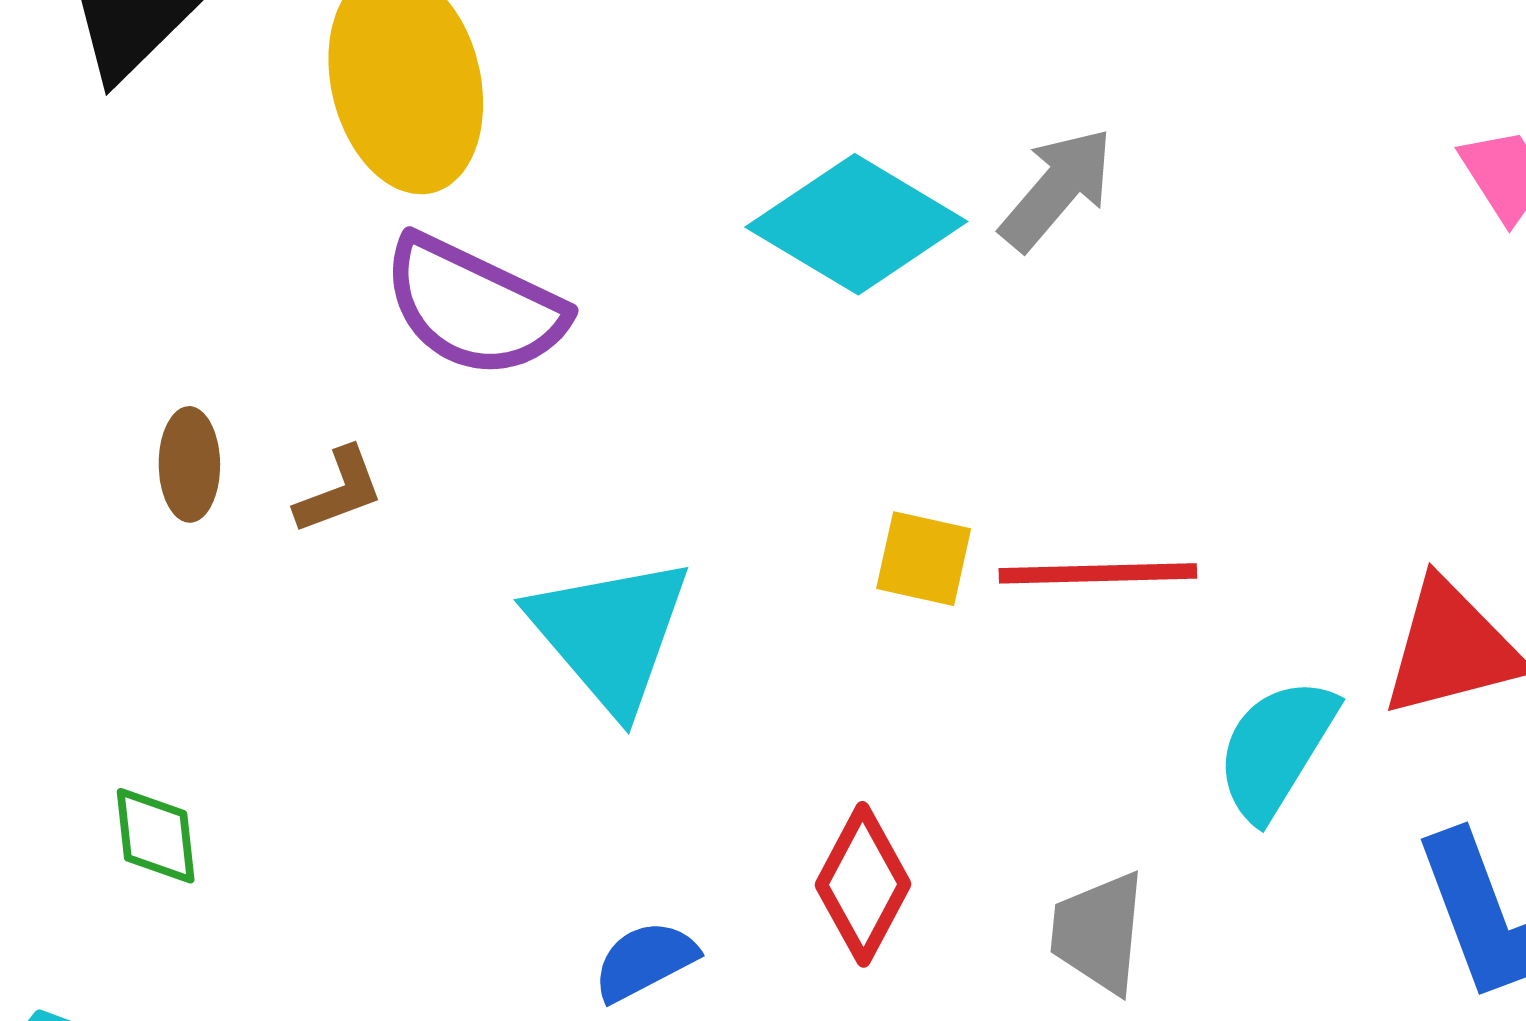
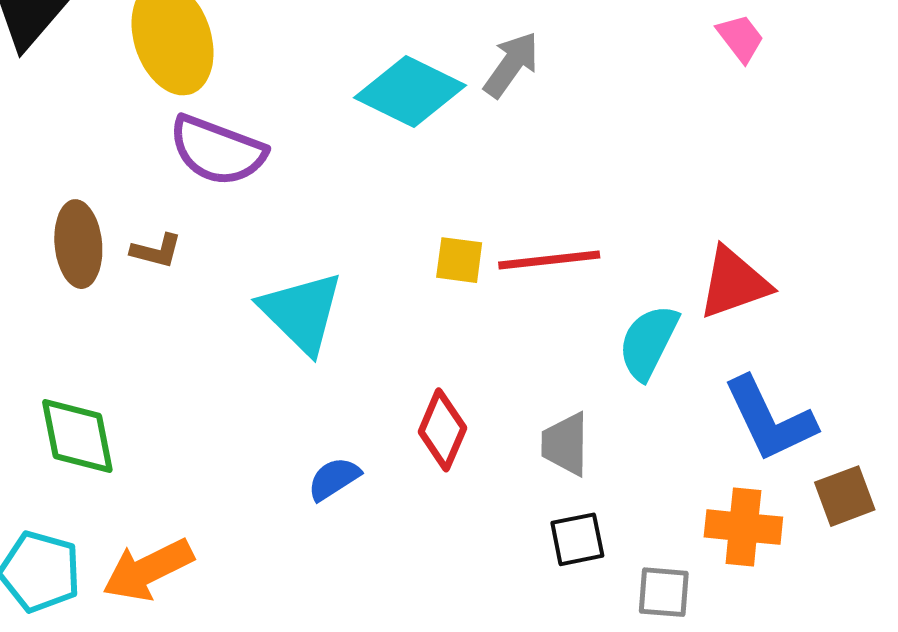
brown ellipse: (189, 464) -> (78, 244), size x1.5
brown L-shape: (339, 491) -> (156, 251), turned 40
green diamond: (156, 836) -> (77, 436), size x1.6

• • • • •

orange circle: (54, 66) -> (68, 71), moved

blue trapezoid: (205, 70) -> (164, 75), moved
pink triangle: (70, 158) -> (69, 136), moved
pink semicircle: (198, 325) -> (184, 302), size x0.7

• • • • •

■ Problem
There is a run of lines above from the one with "brown ellipse: (189, 464)" to the one with "green diamond: (156, 836)"; print exactly that run, both ends included, and nothing else.

■ Task solution
brown ellipse: (189, 464) -> (78, 244), size x1.5
brown L-shape: (339, 491) -> (156, 251), turned 40
green diamond: (156, 836) -> (77, 436), size x1.6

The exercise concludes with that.